[Object position data]
════════════════

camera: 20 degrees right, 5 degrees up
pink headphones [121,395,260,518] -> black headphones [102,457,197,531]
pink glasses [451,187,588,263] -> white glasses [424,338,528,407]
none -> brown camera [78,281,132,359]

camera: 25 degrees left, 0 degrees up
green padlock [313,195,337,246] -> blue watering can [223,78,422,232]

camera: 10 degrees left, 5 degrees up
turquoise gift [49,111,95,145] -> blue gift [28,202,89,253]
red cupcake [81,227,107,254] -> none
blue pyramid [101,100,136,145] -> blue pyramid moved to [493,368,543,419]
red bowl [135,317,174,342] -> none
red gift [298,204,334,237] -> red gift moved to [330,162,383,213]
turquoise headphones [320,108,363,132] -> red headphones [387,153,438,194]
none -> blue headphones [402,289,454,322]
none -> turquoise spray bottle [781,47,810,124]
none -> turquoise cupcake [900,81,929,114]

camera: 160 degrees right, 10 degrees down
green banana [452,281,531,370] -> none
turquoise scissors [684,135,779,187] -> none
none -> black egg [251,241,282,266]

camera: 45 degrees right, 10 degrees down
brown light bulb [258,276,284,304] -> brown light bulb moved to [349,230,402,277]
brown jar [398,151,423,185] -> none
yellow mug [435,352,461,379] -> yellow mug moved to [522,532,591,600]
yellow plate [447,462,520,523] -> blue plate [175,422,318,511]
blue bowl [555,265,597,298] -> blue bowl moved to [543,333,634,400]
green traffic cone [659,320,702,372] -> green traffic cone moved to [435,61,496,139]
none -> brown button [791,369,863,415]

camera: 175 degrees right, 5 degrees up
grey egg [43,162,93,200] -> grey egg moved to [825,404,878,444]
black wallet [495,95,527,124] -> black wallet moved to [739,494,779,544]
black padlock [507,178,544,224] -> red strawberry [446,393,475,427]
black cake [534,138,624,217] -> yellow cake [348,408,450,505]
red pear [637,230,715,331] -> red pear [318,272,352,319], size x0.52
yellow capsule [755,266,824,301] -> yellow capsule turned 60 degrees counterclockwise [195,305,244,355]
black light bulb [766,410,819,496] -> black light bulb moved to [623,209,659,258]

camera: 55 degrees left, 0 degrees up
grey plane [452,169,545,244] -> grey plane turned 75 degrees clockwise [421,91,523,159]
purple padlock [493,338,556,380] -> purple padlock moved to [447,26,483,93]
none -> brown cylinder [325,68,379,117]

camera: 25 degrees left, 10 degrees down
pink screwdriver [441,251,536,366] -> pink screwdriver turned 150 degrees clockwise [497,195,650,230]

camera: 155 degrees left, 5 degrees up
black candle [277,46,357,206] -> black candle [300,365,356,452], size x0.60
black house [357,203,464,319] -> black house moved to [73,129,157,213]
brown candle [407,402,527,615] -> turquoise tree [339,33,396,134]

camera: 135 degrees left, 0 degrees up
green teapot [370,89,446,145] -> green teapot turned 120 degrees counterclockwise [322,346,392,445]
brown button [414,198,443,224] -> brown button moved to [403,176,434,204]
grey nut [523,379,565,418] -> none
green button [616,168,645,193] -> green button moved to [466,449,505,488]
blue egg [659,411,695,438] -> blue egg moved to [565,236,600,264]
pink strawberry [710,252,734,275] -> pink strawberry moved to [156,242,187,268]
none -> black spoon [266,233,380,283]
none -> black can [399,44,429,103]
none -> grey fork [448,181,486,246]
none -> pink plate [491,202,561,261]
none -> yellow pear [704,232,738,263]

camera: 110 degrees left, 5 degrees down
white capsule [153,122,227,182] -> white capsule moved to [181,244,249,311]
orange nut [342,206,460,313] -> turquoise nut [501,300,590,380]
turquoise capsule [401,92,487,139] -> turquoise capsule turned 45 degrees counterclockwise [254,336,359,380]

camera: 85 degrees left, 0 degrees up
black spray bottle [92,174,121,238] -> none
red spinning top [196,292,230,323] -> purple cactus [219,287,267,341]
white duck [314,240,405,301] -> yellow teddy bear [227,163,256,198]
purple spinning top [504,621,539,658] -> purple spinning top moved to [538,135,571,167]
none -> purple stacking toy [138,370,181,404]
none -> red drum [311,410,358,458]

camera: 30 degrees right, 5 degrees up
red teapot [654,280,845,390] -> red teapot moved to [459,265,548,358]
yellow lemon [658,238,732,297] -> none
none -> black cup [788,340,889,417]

════════════════

Every entry should be reproduced word for word.

camera: 20 degrees right, 5 degrees up
pink headphones [121,395,260,518] -> black headphones [102,457,197,531]
pink glasses [451,187,588,263] -> white glasses [424,338,528,407]
none -> brown camera [78,281,132,359]

camera: 25 degrees left, 0 degrees up
green padlock [313,195,337,246] -> blue watering can [223,78,422,232]

camera: 10 degrees left, 5 degrees up
turquoise gift [49,111,95,145] -> blue gift [28,202,89,253]
red cupcake [81,227,107,254] -> none
blue pyramid [101,100,136,145] -> blue pyramid moved to [493,368,543,419]
red bowl [135,317,174,342] -> none
red gift [298,204,334,237] -> red gift moved to [330,162,383,213]
turquoise headphones [320,108,363,132] -> red headphones [387,153,438,194]
none -> blue headphones [402,289,454,322]
none -> turquoise spray bottle [781,47,810,124]
none -> turquoise cupcake [900,81,929,114]

camera: 160 degrees right, 10 degrees down
green banana [452,281,531,370] -> none
turquoise scissors [684,135,779,187] -> none
none -> black egg [251,241,282,266]

camera: 45 degrees right, 10 degrees down
brown light bulb [258,276,284,304] -> brown light bulb moved to [349,230,402,277]
brown jar [398,151,423,185] -> none
yellow mug [435,352,461,379] -> yellow mug moved to [522,532,591,600]
yellow plate [447,462,520,523] -> blue plate [175,422,318,511]
blue bowl [555,265,597,298] -> blue bowl moved to [543,333,634,400]
green traffic cone [659,320,702,372] -> green traffic cone moved to [435,61,496,139]
none -> brown button [791,369,863,415]

camera: 175 degrees right, 5 degrees up
grey egg [43,162,93,200] -> grey egg moved to [825,404,878,444]
black wallet [495,95,527,124] -> black wallet moved to [739,494,779,544]
black padlock [507,178,544,224] -> red strawberry [446,393,475,427]
black cake [534,138,624,217] -> yellow cake [348,408,450,505]
red pear [637,230,715,331] -> red pear [318,272,352,319], size x0.52
yellow capsule [755,266,824,301] -> yellow capsule turned 60 degrees counterclockwise [195,305,244,355]
black light bulb [766,410,819,496] -> black light bulb moved to [623,209,659,258]

camera: 55 degrees left, 0 degrees up
grey plane [452,169,545,244] -> grey plane turned 75 degrees clockwise [421,91,523,159]
purple padlock [493,338,556,380] -> purple padlock moved to [447,26,483,93]
none -> brown cylinder [325,68,379,117]

camera: 25 degrees left, 10 degrees down
pink screwdriver [441,251,536,366] -> pink screwdriver turned 150 degrees clockwise [497,195,650,230]

camera: 155 degrees left, 5 degrees up
black candle [277,46,357,206] -> black candle [300,365,356,452], size x0.60
black house [357,203,464,319] -> black house moved to [73,129,157,213]
brown candle [407,402,527,615] -> turquoise tree [339,33,396,134]

camera: 135 degrees left, 0 degrees up
green teapot [370,89,446,145] -> green teapot turned 120 degrees counterclockwise [322,346,392,445]
brown button [414,198,443,224] -> brown button moved to [403,176,434,204]
grey nut [523,379,565,418] -> none
green button [616,168,645,193] -> green button moved to [466,449,505,488]
blue egg [659,411,695,438] -> blue egg moved to [565,236,600,264]
pink strawberry [710,252,734,275] -> pink strawberry moved to [156,242,187,268]
none -> black spoon [266,233,380,283]
none -> black can [399,44,429,103]
none -> grey fork [448,181,486,246]
none -> pink plate [491,202,561,261]
none -> yellow pear [704,232,738,263]

camera: 110 degrees left, 5 degrees down
white capsule [153,122,227,182] -> white capsule moved to [181,244,249,311]
orange nut [342,206,460,313] -> turquoise nut [501,300,590,380]
turquoise capsule [401,92,487,139] -> turquoise capsule turned 45 degrees counterclockwise [254,336,359,380]

camera: 85 degrees left, 0 degrees up
black spray bottle [92,174,121,238] -> none
red spinning top [196,292,230,323] -> purple cactus [219,287,267,341]
white duck [314,240,405,301] -> yellow teddy bear [227,163,256,198]
purple spinning top [504,621,539,658] -> purple spinning top moved to [538,135,571,167]
none -> purple stacking toy [138,370,181,404]
none -> red drum [311,410,358,458]

camera: 30 degrees right, 5 degrees up
red teapot [654,280,845,390] -> red teapot moved to [459,265,548,358]
yellow lemon [658,238,732,297] -> none
none -> black cup [788,340,889,417]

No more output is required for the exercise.